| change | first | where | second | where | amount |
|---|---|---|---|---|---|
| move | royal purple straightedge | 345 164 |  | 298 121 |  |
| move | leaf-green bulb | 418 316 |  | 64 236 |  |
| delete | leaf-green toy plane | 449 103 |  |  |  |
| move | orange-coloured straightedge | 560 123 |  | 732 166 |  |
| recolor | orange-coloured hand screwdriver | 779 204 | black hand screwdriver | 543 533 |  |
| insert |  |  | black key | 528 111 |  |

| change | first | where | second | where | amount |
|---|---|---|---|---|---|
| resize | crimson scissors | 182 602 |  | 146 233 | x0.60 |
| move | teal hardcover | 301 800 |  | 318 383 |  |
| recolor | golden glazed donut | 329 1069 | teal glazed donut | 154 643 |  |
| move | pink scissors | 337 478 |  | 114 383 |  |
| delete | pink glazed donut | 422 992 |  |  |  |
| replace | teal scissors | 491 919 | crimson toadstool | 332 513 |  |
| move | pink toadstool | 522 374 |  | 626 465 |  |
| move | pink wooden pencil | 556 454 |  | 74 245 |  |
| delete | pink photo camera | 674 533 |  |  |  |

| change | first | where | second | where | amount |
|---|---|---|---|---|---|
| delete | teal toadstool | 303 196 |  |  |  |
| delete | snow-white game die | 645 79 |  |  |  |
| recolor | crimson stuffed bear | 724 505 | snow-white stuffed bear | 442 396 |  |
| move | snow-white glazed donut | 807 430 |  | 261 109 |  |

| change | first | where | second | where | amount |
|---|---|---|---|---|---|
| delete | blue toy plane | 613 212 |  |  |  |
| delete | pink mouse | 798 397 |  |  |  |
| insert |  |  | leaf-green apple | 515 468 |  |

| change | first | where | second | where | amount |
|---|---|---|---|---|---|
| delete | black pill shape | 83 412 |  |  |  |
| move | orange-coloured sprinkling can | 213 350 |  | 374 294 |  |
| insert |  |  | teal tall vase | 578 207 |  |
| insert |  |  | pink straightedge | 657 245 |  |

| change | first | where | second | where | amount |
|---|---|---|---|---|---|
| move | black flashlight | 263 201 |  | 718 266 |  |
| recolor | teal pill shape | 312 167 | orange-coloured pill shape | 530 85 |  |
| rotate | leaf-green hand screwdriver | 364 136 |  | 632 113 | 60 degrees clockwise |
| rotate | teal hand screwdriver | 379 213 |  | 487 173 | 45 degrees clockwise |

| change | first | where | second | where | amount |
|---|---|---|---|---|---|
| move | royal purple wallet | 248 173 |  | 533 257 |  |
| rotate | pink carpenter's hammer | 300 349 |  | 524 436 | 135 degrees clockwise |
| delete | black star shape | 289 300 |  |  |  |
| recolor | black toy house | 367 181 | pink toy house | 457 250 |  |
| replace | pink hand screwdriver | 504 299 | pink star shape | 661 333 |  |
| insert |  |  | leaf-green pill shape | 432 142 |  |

::::

**Task:** From the records above, extract exactly and only the lines that begin at the line with "delete | leaf-green" and stop after the line with "recolor | orange-coloured".

**Answer box:**
| delete | leaf-green toy plane | 449 103 |  |  |  |
| move | orange-coloured straightedge | 560 123 |  | 732 166 |  |
| recolor | orange-coloured hand screwdriver | 779 204 | black hand screwdriver | 543 533 |  |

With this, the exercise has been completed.